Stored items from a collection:
-- -- --

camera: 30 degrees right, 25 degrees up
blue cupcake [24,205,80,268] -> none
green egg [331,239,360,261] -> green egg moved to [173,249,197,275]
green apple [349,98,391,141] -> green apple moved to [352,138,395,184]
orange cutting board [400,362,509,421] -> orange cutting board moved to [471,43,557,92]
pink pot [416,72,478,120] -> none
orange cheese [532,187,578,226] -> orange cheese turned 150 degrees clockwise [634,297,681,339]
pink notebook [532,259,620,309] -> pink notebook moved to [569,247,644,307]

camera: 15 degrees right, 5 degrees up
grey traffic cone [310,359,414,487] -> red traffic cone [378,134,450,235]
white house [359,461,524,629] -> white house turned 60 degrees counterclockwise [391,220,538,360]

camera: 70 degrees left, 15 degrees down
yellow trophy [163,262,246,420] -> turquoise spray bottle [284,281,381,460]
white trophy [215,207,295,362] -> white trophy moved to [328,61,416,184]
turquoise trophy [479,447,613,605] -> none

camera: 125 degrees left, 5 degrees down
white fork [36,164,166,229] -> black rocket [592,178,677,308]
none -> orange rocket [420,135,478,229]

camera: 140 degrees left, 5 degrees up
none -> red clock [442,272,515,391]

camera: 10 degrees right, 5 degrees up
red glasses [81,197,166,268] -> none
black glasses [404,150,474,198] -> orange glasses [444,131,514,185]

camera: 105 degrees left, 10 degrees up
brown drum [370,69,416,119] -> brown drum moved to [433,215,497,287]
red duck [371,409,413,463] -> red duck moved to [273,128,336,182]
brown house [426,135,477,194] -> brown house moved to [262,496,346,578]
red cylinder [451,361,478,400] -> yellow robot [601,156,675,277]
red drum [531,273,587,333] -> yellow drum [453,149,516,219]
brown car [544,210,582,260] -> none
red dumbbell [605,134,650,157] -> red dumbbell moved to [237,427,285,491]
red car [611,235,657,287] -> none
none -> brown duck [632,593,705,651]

-- -- --

#### Requirement
Precisely the line with "camera: 15 degrees right, 5 degrees up" and the lines after it, up to the last line of the entries above, are to be reproduced, and nothing more.

#### Answer to this task
camera: 15 degrees right, 5 degrees up
grey traffic cone [310,359,414,487] -> red traffic cone [378,134,450,235]
white house [359,461,524,629] -> white house turned 60 degrees counterclockwise [391,220,538,360]

camera: 70 degrees left, 15 degrees down
yellow trophy [163,262,246,420] -> turquoise spray bottle [284,281,381,460]
white trophy [215,207,295,362] -> white trophy moved to [328,61,416,184]
turquoise trophy [479,447,613,605] -> none

camera: 125 degrees left, 5 degrees down
white fork [36,164,166,229] -> black rocket [592,178,677,308]
none -> orange rocket [420,135,478,229]

camera: 140 degrees left, 5 degrees up
none -> red clock [442,272,515,391]

camera: 10 degrees right, 5 degrees up
red glasses [81,197,166,268] -> none
black glasses [404,150,474,198] -> orange glasses [444,131,514,185]

camera: 105 degrees left, 10 degrees up
brown drum [370,69,416,119] -> brown drum moved to [433,215,497,287]
red duck [371,409,413,463] -> red duck moved to [273,128,336,182]
brown house [426,135,477,194] -> brown house moved to [262,496,346,578]
red cylinder [451,361,478,400] -> yellow robot [601,156,675,277]
red drum [531,273,587,333] -> yellow drum [453,149,516,219]
brown car [544,210,582,260] -> none
red dumbbell [605,134,650,157] -> red dumbbell moved to [237,427,285,491]
red car [611,235,657,287] -> none
none -> brown duck [632,593,705,651]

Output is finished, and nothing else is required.